Entries about spatial positioning
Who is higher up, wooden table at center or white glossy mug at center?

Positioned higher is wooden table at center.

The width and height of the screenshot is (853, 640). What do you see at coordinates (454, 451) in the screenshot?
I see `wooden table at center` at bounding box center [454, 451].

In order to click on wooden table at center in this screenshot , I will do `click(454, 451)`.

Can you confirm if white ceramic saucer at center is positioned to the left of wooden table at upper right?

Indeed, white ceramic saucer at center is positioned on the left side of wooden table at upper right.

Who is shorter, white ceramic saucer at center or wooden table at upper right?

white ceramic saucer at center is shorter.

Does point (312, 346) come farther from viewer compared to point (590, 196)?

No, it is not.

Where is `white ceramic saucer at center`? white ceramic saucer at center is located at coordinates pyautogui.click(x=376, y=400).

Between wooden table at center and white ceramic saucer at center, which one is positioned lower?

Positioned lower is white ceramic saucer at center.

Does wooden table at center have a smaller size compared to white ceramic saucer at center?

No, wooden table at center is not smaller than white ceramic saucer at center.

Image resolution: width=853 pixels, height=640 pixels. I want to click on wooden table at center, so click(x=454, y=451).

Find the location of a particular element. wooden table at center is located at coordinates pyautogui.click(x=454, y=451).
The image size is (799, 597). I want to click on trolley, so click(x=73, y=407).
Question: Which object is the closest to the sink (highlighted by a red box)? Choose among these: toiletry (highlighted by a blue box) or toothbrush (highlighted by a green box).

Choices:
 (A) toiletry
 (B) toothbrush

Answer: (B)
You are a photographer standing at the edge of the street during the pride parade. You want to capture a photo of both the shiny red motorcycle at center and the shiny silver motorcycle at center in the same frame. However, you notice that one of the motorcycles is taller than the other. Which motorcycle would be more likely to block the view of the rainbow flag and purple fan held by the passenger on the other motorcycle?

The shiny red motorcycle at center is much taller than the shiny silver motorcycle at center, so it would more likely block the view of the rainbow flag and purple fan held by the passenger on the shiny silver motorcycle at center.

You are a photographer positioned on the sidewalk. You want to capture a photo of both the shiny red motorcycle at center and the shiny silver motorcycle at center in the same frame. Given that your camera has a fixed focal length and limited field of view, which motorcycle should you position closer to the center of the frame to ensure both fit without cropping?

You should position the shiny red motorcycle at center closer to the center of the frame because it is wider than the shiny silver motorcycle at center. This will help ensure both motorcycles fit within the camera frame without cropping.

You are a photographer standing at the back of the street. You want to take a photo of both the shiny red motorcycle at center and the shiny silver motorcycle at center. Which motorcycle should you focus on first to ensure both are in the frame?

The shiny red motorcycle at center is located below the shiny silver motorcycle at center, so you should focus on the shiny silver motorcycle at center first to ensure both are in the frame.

---

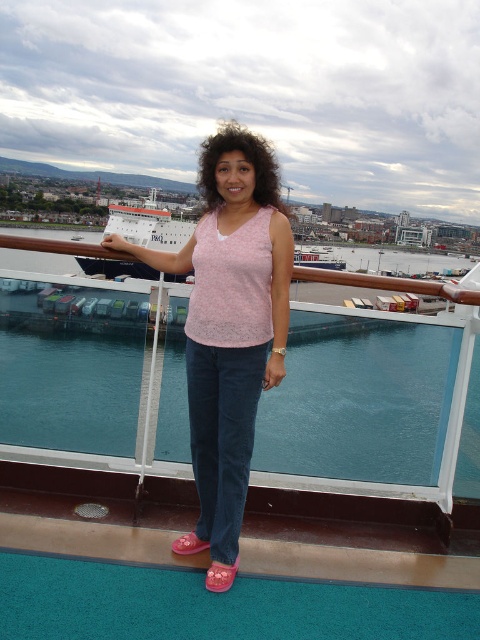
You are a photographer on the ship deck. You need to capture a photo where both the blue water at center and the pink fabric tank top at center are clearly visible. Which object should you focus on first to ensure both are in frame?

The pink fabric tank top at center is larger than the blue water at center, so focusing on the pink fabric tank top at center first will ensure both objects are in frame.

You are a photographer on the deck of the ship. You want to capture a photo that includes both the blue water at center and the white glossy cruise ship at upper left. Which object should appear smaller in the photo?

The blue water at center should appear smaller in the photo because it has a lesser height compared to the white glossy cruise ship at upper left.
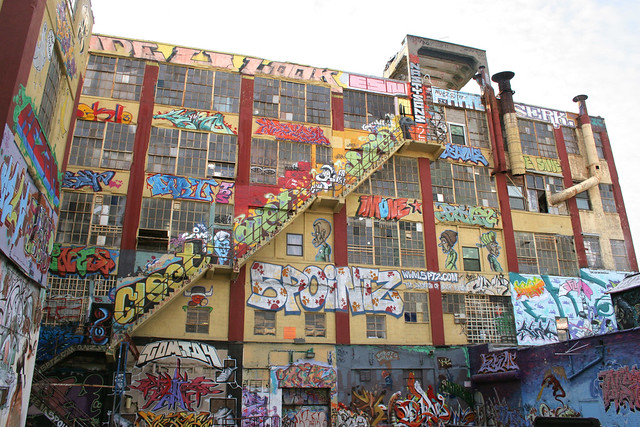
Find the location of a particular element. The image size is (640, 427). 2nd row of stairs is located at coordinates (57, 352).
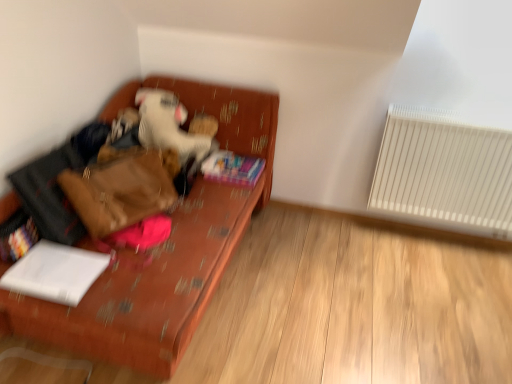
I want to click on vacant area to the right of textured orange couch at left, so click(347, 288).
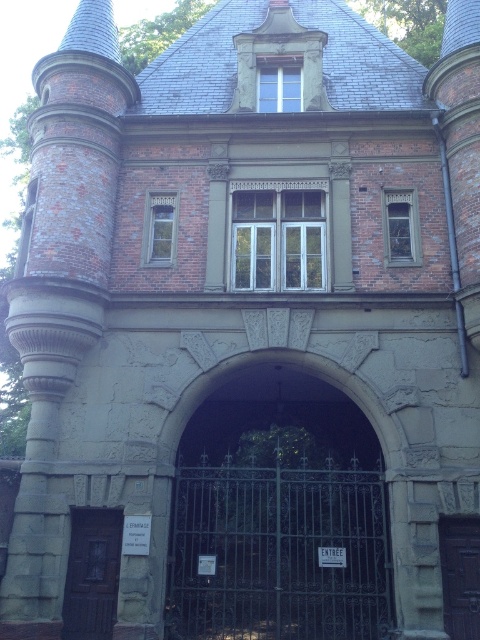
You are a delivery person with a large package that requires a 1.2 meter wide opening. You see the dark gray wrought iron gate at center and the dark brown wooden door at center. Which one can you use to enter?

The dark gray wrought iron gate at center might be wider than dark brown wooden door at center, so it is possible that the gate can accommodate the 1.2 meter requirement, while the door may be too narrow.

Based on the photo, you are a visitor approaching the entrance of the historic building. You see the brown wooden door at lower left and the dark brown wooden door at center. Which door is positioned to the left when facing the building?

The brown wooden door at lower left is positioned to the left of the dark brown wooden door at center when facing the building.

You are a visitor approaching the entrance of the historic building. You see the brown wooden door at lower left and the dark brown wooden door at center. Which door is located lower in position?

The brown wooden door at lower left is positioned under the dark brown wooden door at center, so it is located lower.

...

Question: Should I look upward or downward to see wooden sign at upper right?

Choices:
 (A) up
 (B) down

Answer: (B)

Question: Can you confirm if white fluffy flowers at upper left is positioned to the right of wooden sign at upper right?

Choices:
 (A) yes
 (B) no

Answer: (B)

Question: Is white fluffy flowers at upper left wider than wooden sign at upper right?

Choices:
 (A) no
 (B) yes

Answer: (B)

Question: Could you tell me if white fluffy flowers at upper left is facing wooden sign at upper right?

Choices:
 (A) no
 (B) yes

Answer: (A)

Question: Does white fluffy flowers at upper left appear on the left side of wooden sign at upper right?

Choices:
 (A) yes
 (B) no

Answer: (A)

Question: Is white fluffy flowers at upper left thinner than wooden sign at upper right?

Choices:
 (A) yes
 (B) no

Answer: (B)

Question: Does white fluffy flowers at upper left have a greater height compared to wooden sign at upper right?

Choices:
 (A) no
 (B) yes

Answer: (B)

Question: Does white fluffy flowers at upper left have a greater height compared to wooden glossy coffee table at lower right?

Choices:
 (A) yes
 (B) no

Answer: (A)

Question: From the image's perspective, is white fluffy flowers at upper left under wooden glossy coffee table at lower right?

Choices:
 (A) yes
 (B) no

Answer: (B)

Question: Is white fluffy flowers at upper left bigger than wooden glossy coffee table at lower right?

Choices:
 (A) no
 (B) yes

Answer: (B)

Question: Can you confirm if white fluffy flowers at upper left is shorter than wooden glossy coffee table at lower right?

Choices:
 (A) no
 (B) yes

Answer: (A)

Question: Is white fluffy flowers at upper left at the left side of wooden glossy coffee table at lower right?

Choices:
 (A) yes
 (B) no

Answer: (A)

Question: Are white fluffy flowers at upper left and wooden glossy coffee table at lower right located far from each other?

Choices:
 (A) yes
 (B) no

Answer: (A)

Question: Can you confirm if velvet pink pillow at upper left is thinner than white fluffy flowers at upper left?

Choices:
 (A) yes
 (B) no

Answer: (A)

**PROBLEM TO WORK ON**:
Update the material starting at the line that contains "lower in position?" and ending at the line that contains "The brown wooden door at lower left is positioned under" by changing "historic building" to "old building", with nothing else altered. Give back only those lines.

**SOLUTION FOR THIS TASK**:
You are a visitor approaching the entrance of the old building. You see the brown wooden door at lower left and the dark brown wooden door at center. Which door is located lower in position?

The brown wooden door at lower left is positioned under the dark brown wooden door at center, so it is located lower.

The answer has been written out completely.